START Dataset records
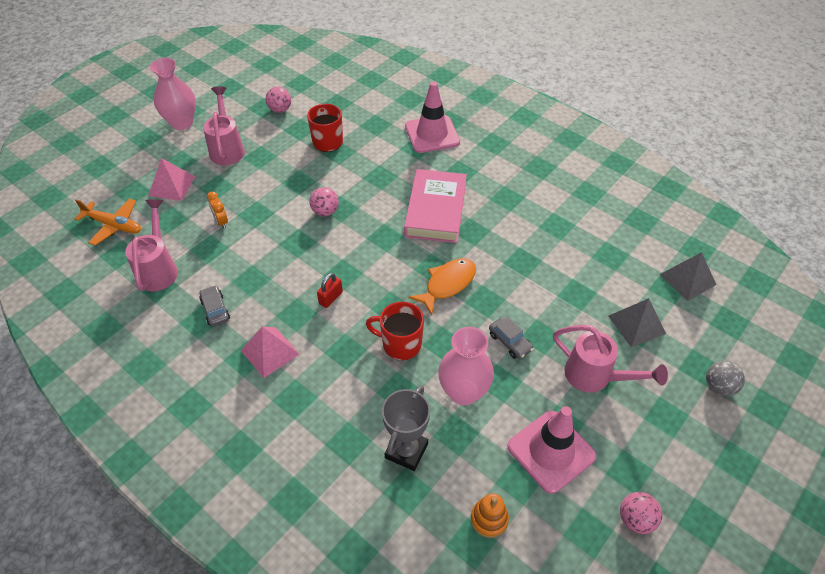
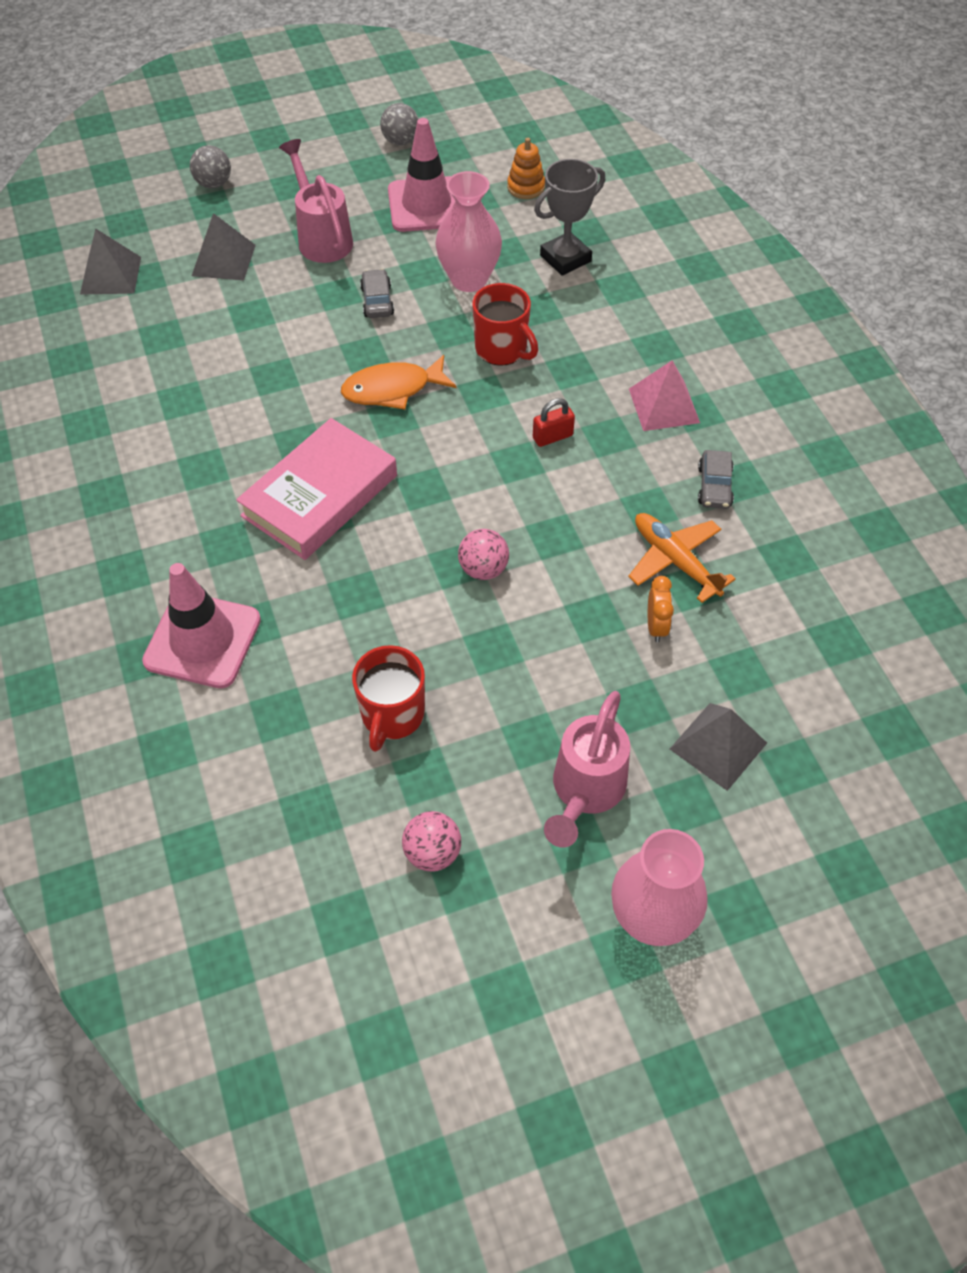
camera: 150 degrees left, 5 degrees up
(114, 225) = (840, 703): orange plane -> orange plane (675, 561)
(159, 268) = (779, 585): pink watering can -> none
(172, 186) = (718, 745): pink pyramid -> grey pyramid
(635, 519) = (400, 141): pink ball -> grey ball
END Dataset records
■ Activity:
Count the lines above that contain the word "pink". Write only the number.

■ Solved exercise:
3